> [The problem]
All lines in the records that carry the string "cone" are to be shown.

==== Task input

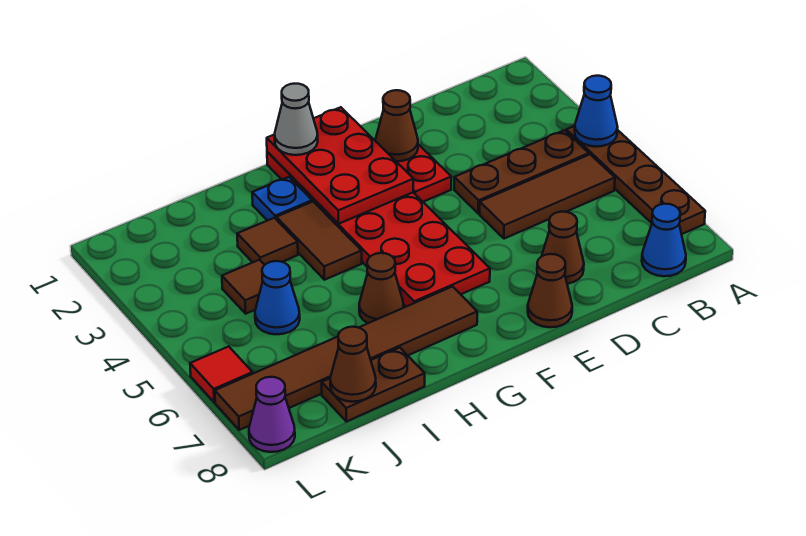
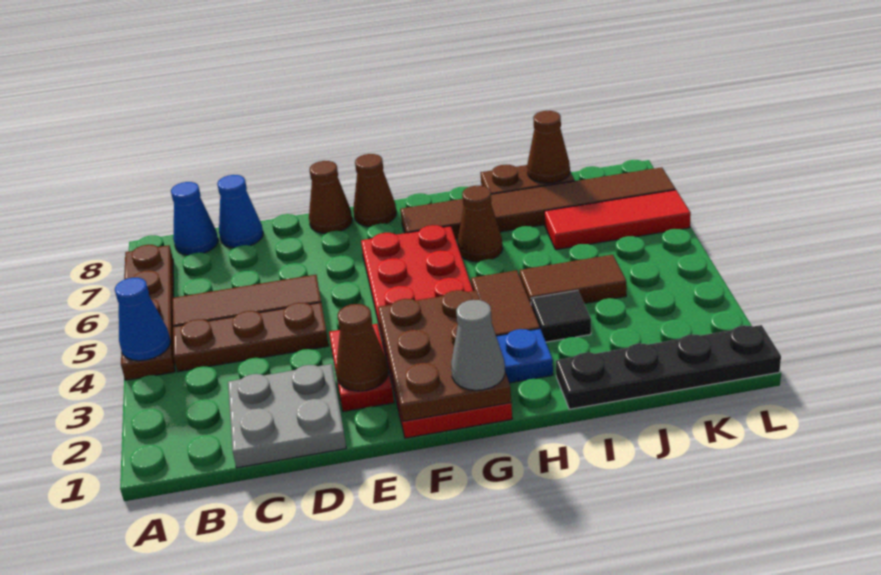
none -> grey plate C1:D2 level 1
brown cone D7 level 1 -> brown cone F8 level 1
red plate F1:G3 level 2 -> brown plate F1:G3 level 2
none -> black plate I1:L1 level 1
brown tile I3 level 1 -> black tile I3 level 1
brown tile J4 level 1 -> brown tile I4:J4 level 1
blue cone J5 level 1 -> blue cone C8 level 1
red tile L6 level 1 -> red tile J6:L6 level 1
purple cone L8 level 1 -> none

========

> [Solution]
brown cone D7 level 1 -> brown cone F8 level 1
blue cone J5 level 1 -> blue cone C8 level 1
purple cone L8 level 1 -> none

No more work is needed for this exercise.